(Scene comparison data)
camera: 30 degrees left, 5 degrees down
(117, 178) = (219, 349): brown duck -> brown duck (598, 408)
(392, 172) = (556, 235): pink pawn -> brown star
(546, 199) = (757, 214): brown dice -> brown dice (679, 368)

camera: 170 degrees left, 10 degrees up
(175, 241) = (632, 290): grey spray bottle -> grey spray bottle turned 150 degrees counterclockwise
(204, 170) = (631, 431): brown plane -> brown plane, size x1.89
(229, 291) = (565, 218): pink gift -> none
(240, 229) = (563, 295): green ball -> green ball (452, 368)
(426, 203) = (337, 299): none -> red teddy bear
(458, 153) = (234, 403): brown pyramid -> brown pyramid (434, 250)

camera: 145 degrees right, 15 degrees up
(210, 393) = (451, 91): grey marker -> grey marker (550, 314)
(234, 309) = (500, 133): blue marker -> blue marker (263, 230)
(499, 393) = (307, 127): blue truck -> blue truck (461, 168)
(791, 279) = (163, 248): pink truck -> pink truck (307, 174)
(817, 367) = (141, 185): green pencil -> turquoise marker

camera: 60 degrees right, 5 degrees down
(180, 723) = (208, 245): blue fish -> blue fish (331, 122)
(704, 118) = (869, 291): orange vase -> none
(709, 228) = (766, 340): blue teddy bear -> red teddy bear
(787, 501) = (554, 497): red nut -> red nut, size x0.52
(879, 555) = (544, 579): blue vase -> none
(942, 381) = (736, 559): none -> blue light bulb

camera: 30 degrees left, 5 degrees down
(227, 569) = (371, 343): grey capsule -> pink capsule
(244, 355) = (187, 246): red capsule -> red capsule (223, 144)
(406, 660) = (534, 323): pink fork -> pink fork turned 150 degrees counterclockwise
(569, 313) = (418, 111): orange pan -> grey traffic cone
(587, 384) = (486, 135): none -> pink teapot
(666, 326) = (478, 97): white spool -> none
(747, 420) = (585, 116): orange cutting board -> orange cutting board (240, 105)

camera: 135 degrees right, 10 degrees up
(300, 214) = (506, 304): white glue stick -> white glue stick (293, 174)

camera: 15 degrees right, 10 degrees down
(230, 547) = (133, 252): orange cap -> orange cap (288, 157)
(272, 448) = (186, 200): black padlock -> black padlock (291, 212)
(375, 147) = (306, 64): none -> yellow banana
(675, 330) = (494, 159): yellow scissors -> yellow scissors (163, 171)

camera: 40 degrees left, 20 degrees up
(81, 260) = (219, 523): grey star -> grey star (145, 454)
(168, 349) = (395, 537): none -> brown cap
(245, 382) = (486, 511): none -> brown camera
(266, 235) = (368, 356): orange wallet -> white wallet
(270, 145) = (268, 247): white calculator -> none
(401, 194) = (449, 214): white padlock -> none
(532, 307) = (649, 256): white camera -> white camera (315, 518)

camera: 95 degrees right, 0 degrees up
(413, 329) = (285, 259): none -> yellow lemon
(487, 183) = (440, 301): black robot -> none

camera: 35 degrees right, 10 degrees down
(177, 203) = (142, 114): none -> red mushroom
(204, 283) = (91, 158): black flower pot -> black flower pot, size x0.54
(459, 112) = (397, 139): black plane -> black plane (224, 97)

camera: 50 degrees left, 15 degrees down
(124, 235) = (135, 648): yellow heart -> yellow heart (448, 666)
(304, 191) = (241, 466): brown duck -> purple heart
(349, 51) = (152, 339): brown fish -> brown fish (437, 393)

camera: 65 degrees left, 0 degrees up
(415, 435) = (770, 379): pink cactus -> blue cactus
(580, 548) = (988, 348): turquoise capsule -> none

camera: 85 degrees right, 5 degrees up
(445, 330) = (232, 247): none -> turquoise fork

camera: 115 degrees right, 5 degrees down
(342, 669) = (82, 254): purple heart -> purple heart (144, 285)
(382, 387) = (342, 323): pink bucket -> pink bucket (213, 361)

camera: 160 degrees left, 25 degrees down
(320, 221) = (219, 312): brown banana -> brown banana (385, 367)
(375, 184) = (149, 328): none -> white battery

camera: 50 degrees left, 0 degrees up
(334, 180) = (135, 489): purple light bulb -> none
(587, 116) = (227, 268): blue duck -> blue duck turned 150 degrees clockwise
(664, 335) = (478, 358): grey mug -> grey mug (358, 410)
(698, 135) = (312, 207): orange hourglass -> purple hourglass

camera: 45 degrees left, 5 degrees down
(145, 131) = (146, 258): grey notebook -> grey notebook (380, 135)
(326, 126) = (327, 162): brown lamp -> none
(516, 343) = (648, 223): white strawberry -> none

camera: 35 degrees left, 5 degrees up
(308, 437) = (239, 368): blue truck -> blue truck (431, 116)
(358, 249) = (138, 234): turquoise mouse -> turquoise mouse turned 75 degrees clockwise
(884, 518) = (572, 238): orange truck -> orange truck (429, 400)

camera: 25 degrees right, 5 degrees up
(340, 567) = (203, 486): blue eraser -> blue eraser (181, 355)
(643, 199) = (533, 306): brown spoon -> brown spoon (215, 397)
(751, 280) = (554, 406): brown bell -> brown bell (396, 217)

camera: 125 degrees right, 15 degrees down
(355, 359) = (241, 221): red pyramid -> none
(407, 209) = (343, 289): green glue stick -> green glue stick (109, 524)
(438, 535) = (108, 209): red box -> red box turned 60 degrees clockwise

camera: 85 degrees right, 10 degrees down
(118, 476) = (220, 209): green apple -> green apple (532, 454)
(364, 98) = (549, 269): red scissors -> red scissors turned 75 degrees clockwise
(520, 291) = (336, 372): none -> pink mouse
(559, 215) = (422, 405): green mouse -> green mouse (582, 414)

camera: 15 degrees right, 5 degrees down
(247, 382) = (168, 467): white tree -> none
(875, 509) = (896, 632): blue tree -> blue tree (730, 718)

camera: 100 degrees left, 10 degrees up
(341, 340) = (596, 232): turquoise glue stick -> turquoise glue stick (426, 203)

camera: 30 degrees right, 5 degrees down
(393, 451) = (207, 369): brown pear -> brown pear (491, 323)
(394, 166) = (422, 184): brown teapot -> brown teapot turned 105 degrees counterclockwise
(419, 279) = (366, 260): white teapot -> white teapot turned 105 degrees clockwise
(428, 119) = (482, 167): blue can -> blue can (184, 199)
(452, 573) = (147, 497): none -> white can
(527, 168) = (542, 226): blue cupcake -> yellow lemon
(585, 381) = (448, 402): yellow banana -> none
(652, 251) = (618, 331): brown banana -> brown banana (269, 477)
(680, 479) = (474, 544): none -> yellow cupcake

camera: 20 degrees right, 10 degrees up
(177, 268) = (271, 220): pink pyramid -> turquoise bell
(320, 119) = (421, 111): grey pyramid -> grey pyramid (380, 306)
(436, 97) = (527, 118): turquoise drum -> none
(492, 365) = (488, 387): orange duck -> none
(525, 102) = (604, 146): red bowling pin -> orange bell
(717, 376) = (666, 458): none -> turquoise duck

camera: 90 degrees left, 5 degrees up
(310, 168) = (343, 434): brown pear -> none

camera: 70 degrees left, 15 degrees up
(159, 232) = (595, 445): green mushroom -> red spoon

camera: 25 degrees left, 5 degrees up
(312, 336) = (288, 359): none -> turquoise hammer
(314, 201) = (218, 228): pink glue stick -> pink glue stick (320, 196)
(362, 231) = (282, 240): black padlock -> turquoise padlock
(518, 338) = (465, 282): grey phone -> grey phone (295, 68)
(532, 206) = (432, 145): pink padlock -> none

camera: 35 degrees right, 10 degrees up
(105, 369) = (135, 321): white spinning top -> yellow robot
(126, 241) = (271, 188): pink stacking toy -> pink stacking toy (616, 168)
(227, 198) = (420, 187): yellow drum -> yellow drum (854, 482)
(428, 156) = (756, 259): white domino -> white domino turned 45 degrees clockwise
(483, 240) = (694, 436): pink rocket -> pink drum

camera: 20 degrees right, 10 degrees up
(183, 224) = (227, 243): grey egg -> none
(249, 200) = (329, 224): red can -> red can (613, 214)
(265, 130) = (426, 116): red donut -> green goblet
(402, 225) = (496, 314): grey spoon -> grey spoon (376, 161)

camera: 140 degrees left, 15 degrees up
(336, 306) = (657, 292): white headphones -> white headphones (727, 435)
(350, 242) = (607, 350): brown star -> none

- Activity: Write down exactly the span of lines above from the one containing "(175, 241) = (632, 290): grey" to the one containing "(787, 501) = (554, 497): red", both ends included.

- Reply to the task:
(175, 241) = (632, 290): grey spray bottle -> grey spray bottle turned 150 degrees counterclockwise
(204, 170) = (631, 431): brown plane -> brown plane, size x1.89
(229, 291) = (565, 218): pink gift -> none
(240, 229) = (563, 295): green ball -> green ball (452, 368)
(426, 203) = (337, 299): none -> red teddy bear
(458, 153) = (234, 403): brown pyramid -> brown pyramid (434, 250)

camera: 145 degrees right, 15 degrees up
(210, 393) = (451, 91): grey marker -> grey marker (550, 314)
(234, 309) = (500, 133): blue marker -> blue marker (263, 230)
(499, 393) = (307, 127): blue truck -> blue truck (461, 168)
(791, 279) = (163, 248): pink truck -> pink truck (307, 174)
(817, 367) = (141, 185): green pencil -> turquoise marker

camera: 60 degrees right, 5 degrees down
(180, 723) = (208, 245): blue fish -> blue fish (331, 122)
(704, 118) = (869, 291): orange vase -> none
(709, 228) = (766, 340): blue teddy bear -> red teddy bear
(787, 501) = (554, 497): red nut -> red nut, size x0.52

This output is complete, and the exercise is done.